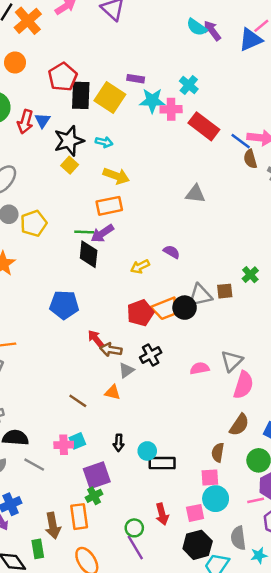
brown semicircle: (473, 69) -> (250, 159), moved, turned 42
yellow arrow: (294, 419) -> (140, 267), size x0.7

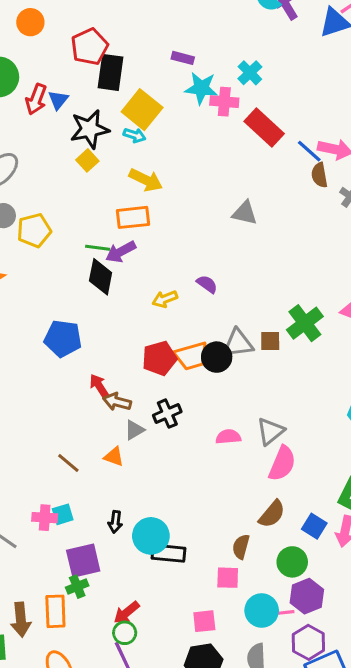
yellow square: (110, 97) -> (142, 110), moved
green cross: (250, 275) -> (305, 323), size x1.6
cyan circle: (147, 451) -> (151, 536), size x1.5
cyan circle: (216, 499) -> (262, 610), moved
red arrow: (162, 514) -> (127, 613), moved, turned 60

Exercise requirements
Gather all lines from the listing above in which "size" occurs.

Finished exercise
yellow arrow: (294, 419) -> (140, 267), size x0.7
green cross: (250, 275) -> (305, 323), size x1.6
cyan circle: (147, 451) -> (151, 536), size x1.5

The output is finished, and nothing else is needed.